(Data to examine):
---

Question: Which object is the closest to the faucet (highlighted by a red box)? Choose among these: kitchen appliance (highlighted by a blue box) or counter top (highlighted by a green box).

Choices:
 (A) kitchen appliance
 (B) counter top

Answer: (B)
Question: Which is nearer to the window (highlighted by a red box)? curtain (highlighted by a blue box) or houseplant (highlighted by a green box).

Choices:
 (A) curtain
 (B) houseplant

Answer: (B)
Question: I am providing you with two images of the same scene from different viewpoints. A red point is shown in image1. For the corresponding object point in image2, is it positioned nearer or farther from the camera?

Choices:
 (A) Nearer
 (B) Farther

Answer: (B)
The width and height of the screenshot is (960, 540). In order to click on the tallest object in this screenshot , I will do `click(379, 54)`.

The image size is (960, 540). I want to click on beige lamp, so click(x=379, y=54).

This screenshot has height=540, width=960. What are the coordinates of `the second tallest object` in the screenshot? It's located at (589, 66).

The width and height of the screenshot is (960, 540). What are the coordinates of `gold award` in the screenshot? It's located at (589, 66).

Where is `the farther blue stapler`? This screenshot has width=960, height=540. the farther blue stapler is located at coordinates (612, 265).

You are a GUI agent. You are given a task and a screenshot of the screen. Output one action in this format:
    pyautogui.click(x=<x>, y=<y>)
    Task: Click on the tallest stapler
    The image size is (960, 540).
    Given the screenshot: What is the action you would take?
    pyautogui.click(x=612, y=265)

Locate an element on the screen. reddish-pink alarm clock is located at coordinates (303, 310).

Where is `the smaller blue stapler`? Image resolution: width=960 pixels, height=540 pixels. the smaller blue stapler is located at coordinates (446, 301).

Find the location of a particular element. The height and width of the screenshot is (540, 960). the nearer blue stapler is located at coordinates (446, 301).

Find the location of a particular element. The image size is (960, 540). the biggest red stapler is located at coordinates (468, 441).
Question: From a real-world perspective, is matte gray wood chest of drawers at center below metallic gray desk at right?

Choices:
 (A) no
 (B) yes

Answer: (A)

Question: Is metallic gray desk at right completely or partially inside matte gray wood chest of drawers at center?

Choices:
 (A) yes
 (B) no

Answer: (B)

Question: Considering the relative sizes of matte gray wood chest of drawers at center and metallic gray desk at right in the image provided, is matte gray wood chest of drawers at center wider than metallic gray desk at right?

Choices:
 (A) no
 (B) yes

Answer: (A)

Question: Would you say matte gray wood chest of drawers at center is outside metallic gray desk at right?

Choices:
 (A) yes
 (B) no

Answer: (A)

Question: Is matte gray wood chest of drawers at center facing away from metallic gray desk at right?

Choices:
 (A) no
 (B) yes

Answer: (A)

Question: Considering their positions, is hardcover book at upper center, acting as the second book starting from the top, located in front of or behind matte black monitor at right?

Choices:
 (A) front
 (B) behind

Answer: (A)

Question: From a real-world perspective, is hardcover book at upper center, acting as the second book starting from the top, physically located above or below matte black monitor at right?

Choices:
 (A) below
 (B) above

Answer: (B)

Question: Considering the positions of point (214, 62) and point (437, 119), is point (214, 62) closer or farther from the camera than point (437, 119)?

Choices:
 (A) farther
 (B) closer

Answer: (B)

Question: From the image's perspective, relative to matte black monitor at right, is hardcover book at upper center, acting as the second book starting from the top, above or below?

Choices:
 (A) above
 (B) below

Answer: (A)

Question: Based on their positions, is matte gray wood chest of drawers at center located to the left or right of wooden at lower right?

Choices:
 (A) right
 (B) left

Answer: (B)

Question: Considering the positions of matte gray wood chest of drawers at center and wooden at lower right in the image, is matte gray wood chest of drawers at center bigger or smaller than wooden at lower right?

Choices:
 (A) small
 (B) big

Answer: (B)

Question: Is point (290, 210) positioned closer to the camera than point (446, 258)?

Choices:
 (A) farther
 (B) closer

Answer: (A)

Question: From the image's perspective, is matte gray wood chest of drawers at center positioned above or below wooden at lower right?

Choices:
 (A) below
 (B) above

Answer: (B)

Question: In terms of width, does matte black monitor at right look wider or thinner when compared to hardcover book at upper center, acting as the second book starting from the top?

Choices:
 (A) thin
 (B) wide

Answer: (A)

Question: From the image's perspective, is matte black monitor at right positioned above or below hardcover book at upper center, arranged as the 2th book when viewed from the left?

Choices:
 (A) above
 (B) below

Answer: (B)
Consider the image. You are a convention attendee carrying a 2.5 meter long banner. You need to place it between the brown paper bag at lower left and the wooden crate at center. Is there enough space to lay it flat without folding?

---

Reproduce word for word the stretch of the records from the line containing "Question: Considering the positions of matte" through the end of the records, both ends included.

Question: Considering the positions of matte gray wood chest of drawers at center and wooden at lower right in the image, is matte gray wood chest of drawers at center bigger or smaller than wooden at lower right?

Choices:
 (A) small
 (B) big

Answer: (B)

Question: Is point (290, 210) positioned closer to the camera than point (446, 258)?

Choices:
 (A) farther
 (B) closer

Answer: (A)

Question: From the image's perspective, is matte gray wood chest of drawers at center positioned above or below wooden at lower right?

Choices:
 (A) below
 (B) above

Answer: (B)

Question: In terms of width, does matte black monitor at right look wider or thinner when compared to hardcover book at upper center, acting as the second book starting from the top?

Choices:
 (A) thin
 (B) wide

Answer: (A)

Question: From the image's perspective, is matte black monitor at right positioned above or below hardcover book at upper center, arranged as the 2th book when viewed from the left?

Choices:
 (A) above
 (B) below

Answer: (B)
Consider the image. You are a convention attendee carrying a 2.5 meter long banner. You need to place it between the brown paper bag at lower left and the wooden crate at center. Is there enough space to lay it flat without folding?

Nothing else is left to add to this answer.